**Exercise requirements:**
Print every record below exactly as written.
───── Data shown
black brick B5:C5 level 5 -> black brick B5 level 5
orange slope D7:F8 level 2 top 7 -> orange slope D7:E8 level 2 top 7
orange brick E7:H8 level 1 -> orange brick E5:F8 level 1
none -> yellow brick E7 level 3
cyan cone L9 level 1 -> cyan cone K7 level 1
──────────
**Output:**
black brick B5:C5 level 5 -> black brick B5 level 5
orange slope D7:F8 level 2 top 7 -> orange slope D7:E8 level 2 top 7
orange brick E7:H8 level 1 -> orange brick E5:F8 level 1
none -> yellow brick E7 level 3
cyan cone L9 level 1 -> cyan cone K7 level 1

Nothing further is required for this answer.